══ Provided data

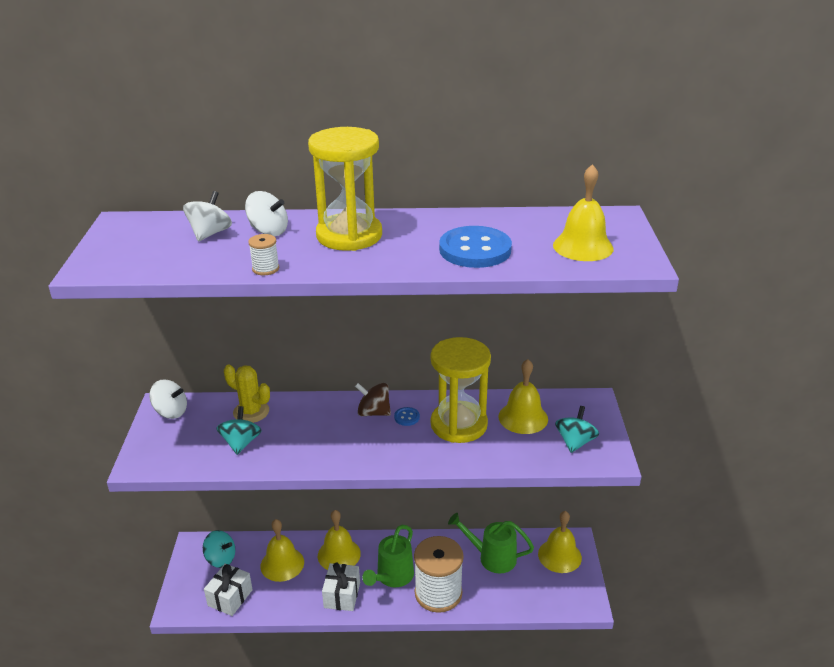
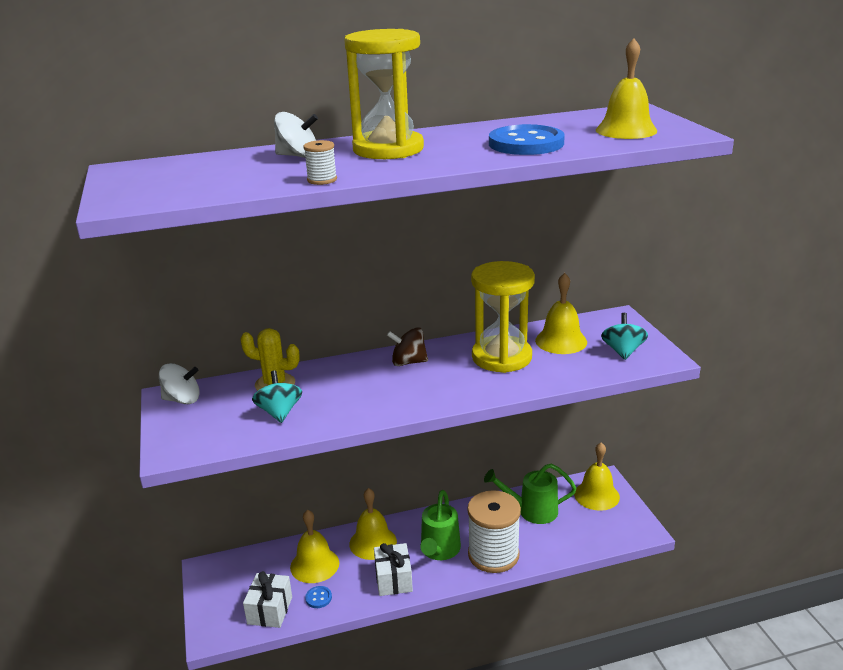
camera: 15 degrees left, 5 degrees down
(210, 233) = (234, 165): white spinning top -> none
(221, 559) = (243, 575): turquoise spinning top -> none
(407, 417) = (445, 360): blue button -> blue button (318, 598)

════

> **Work to complete**: Which lines in the listing above include the string "spinning"? Copy each of them.

> **Exercise result**:
(210, 233) = (234, 165): white spinning top -> none
(221, 559) = (243, 575): turquoise spinning top -> none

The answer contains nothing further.